[Excerpts from a dataset]

________________________

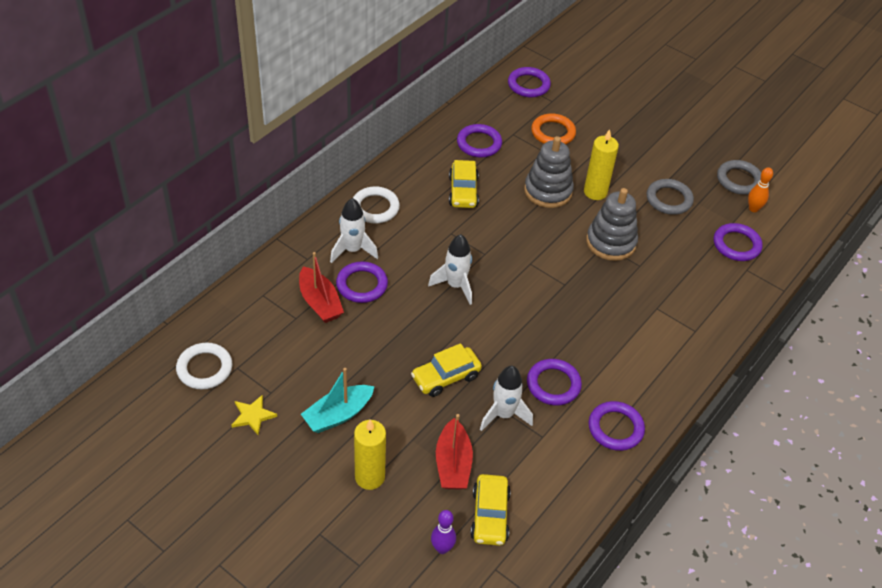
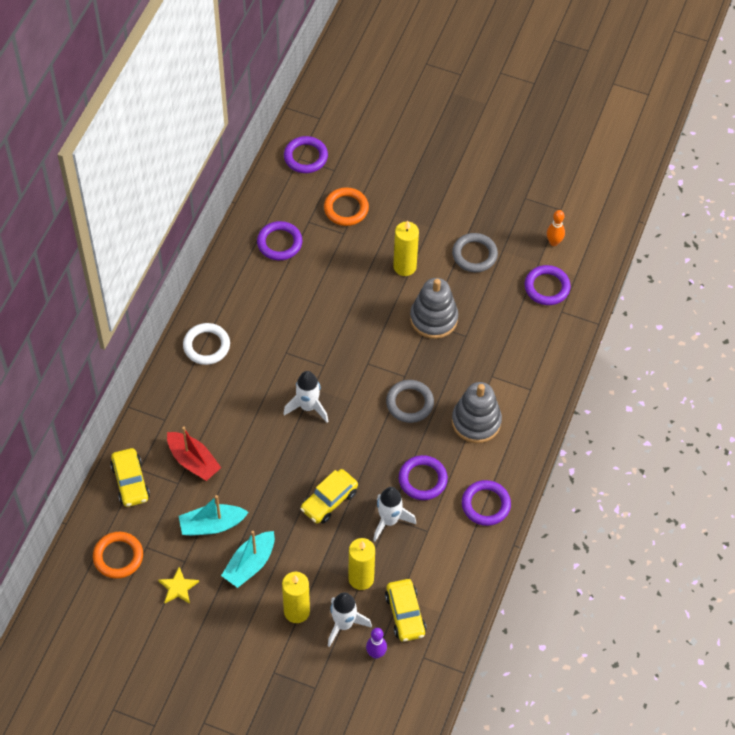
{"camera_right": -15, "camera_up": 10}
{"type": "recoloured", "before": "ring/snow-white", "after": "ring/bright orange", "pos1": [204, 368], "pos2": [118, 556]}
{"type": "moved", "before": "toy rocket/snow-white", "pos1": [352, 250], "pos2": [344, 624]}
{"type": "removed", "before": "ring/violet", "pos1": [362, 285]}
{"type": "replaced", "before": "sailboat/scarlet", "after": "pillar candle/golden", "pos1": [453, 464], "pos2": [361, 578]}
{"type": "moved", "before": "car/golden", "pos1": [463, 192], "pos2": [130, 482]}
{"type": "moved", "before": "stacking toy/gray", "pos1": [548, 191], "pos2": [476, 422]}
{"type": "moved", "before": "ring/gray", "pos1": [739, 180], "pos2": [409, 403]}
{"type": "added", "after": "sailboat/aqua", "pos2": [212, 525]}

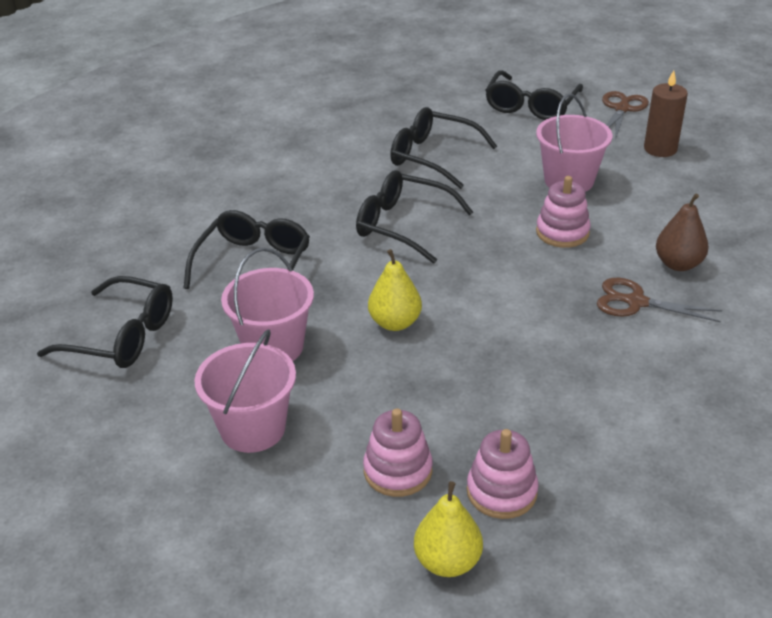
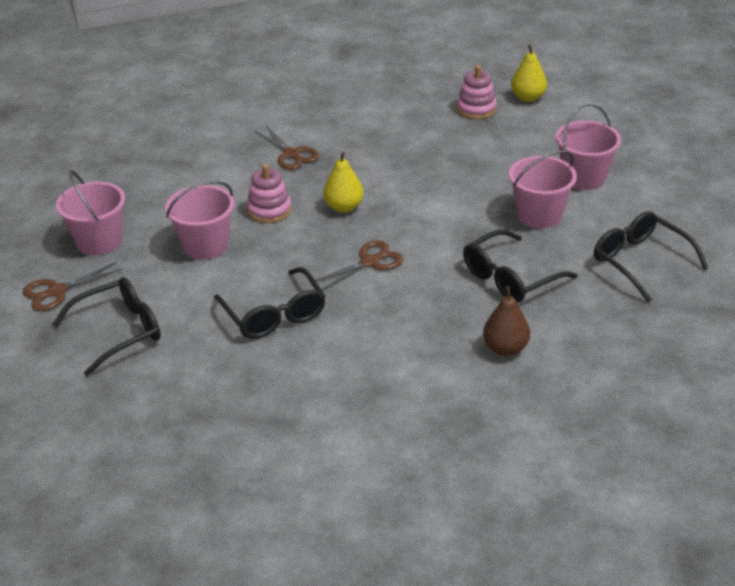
{"camera_right": -145, "camera_up": 0}
{"type": "replaced", "before": "spectacles/black", "after": "scissors/brown", "pos1": [403, 225], "pos2": [370, 262]}
{"type": "removed", "before": "stacking toy/rosy", "pos1": [398, 471]}
{"type": "moved", "before": "toy pear/golden", "pos1": [395, 323], "pos2": [344, 207]}
{"type": "replaced", "before": "pillar candle/brown", "after": "sand bucket/rosy", "pos1": [660, 149], "pos2": [99, 241]}
{"type": "moved", "before": "toy pear/brown", "pos1": [678, 264], "pos2": [505, 348]}

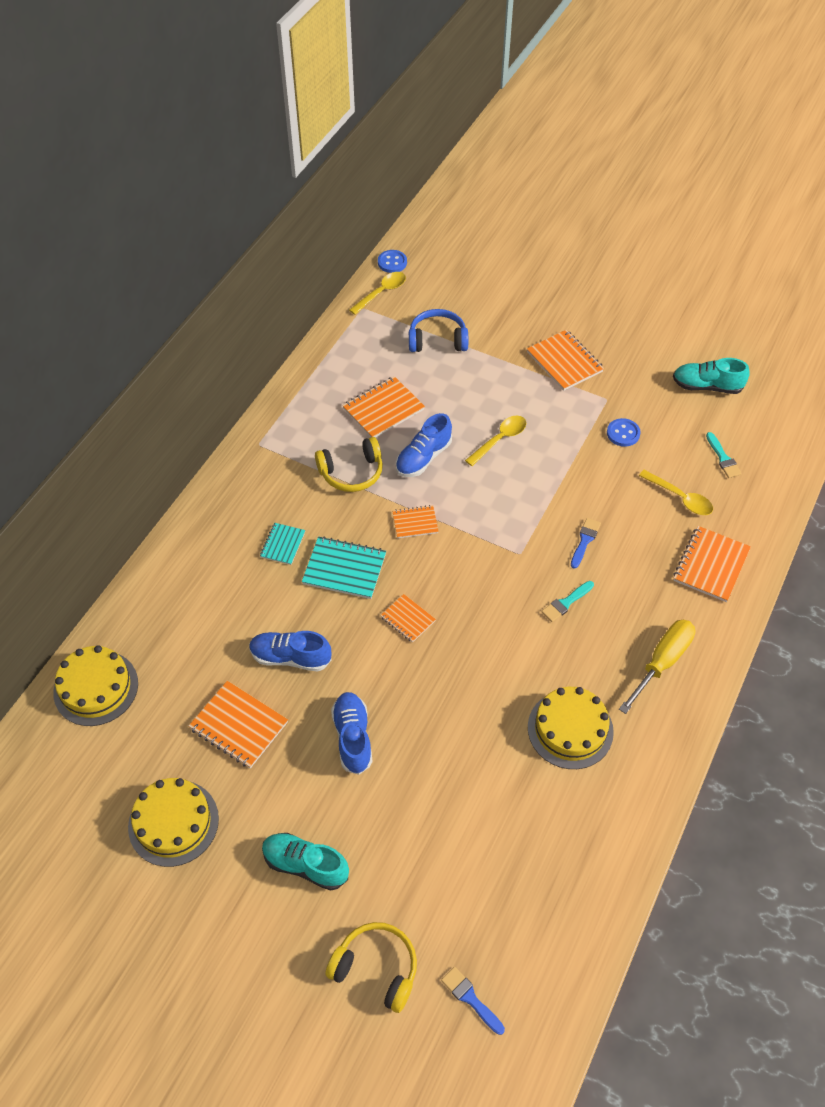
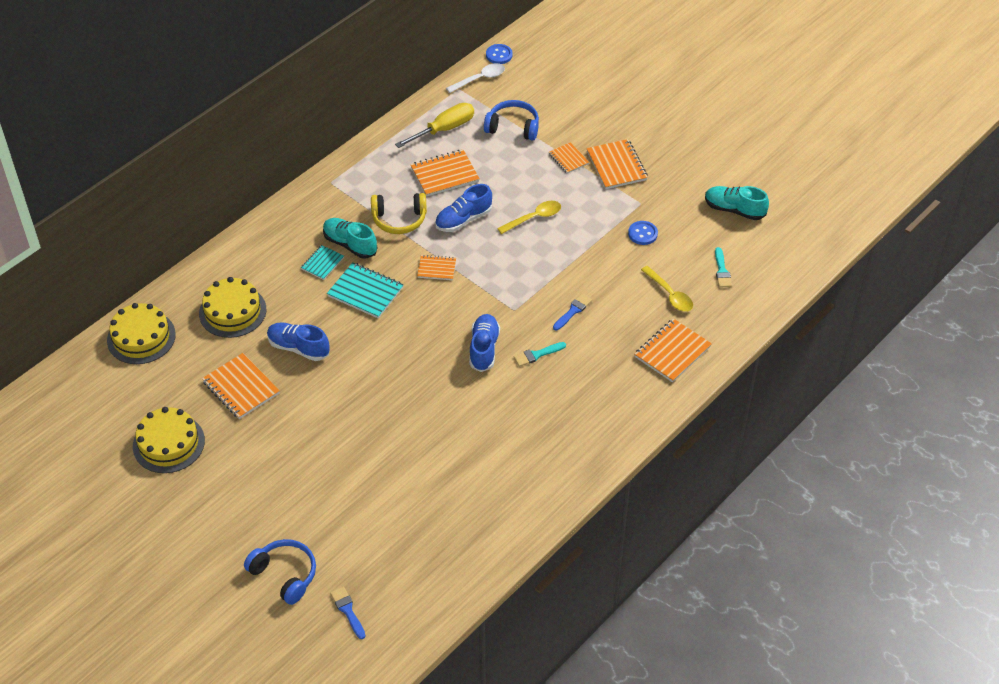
{"camera_right": 15, "camera_up": -5}
{"type": "moved", "before": "shoe/aqua", "pos1": [305, 865], "pos2": [350, 244]}
{"type": "recoloured", "before": "headphones/golden", "after": "headphones/blue", "pos1": [376, 968], "pos2": [285, 574]}
{"type": "moved", "before": "shoe/blue", "pos1": [352, 737], "pos2": [484, 349]}
{"type": "recoloured", "before": "spoon/golden", "after": "spoon/snow-white", "pos1": [381, 293], "pos2": [480, 79]}
{"type": "moved", "before": "notepad/bright orange", "pos1": [407, 619], "pos2": [568, 159]}
{"type": "moved", "before": "layer cake/golden", "pos1": [570, 729], "pos2": [232, 311]}
{"type": "moved", "before": "flat screwdriver/golden", "pos1": [662, 662], "pos2": [444, 129]}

________________________

Could you print all of the entries above exactly as written, minus the pictures?

{"camera_right": -15, "camera_up": 10}
{"type": "recoloured", "before": "ring/snow-white", "after": "ring/bright orange", "pos1": [204, 368], "pos2": [118, 556]}
{"type": "moved", "before": "toy rocket/snow-white", "pos1": [352, 250], "pos2": [344, 624]}
{"type": "removed", "before": "ring/violet", "pos1": [362, 285]}
{"type": "replaced", "before": "sailboat/scarlet", "after": "pillar candle/golden", "pos1": [453, 464], "pos2": [361, 578]}
{"type": "moved", "before": "car/golden", "pos1": [463, 192], "pos2": [130, 482]}
{"type": "moved", "before": "stacking toy/gray", "pos1": [548, 191], "pos2": [476, 422]}
{"type": "moved", "before": "ring/gray", "pos1": [739, 180], "pos2": [409, 403]}
{"type": "added", "after": "sailboat/aqua", "pos2": [212, 525]}

{"camera_right": -145, "camera_up": 0}
{"type": "replaced", "before": "spectacles/black", "after": "scissors/brown", "pos1": [403, 225], "pos2": [370, 262]}
{"type": "removed", "before": "stacking toy/rosy", "pos1": [398, 471]}
{"type": "moved", "before": "toy pear/golden", "pos1": [395, 323], "pos2": [344, 207]}
{"type": "replaced", "before": "pillar candle/brown", "after": "sand bucket/rosy", "pos1": [660, 149], "pos2": [99, 241]}
{"type": "moved", "before": "toy pear/brown", "pos1": [678, 264], "pos2": [505, 348]}

{"camera_right": 15, "camera_up": -5}
{"type": "moved", "before": "shoe/aqua", "pos1": [305, 865], "pos2": [350, 244]}
{"type": "recoloured", "before": "headphones/golden", "after": "headphones/blue", "pos1": [376, 968], "pos2": [285, 574]}
{"type": "moved", "before": "shoe/blue", "pos1": [352, 737], "pos2": [484, 349]}
{"type": "recoloured", "before": "spoon/golden", "after": "spoon/snow-white", "pos1": [381, 293], "pos2": [480, 79]}
{"type": "moved", "before": "notepad/bright orange", "pos1": [407, 619], "pos2": [568, 159]}
{"type": "moved", "before": "layer cake/golden", "pos1": [570, 729], "pos2": [232, 311]}
{"type": "moved", "before": "flat screwdriver/golden", "pos1": [662, 662], "pos2": [444, 129]}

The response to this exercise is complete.